(Modification records)
□ □ □ □ □

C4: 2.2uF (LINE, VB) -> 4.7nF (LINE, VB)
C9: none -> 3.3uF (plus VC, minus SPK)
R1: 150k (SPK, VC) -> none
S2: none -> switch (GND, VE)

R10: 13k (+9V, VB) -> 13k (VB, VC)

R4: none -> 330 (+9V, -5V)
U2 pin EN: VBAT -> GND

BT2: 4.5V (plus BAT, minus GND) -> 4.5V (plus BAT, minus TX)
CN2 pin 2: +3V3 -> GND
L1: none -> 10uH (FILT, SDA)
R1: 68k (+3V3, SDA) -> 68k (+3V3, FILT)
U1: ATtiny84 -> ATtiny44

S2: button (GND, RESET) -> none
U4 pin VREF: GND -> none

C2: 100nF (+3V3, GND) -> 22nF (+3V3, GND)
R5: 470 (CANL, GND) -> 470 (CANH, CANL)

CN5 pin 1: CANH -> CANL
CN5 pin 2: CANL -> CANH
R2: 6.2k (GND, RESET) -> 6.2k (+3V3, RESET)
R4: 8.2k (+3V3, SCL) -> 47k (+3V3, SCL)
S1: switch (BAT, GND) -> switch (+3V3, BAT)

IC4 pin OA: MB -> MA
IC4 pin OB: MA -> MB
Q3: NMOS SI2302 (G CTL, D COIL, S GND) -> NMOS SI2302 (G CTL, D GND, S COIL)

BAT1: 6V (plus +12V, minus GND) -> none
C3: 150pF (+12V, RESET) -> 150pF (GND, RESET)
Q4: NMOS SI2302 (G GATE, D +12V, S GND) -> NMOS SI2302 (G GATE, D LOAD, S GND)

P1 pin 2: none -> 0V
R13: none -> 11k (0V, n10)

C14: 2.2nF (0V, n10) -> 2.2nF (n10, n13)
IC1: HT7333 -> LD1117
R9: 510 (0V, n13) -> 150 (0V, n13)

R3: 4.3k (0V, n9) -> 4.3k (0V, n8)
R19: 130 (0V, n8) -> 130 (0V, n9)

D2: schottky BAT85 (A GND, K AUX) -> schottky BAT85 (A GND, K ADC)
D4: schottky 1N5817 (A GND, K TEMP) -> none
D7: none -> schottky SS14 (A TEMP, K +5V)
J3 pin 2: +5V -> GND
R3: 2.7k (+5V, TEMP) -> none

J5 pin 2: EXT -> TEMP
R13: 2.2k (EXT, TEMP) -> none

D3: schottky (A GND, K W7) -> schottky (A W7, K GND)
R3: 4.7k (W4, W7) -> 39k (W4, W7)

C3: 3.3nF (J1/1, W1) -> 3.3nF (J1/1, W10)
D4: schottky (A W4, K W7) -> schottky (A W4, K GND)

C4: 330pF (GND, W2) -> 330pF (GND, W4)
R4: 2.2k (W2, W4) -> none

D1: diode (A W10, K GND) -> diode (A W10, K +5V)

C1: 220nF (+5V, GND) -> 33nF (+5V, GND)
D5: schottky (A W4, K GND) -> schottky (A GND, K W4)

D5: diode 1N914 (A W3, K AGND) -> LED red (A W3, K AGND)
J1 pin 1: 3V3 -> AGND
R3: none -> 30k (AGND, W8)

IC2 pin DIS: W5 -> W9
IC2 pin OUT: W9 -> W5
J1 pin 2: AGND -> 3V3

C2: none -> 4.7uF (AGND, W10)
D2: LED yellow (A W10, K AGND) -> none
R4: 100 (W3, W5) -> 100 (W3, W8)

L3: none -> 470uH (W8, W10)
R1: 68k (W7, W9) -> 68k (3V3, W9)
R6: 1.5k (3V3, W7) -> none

□ □ □ □ □

What is needed is a single number: how many lines of the data contain the word "NMOS".

(Finished exercise) 2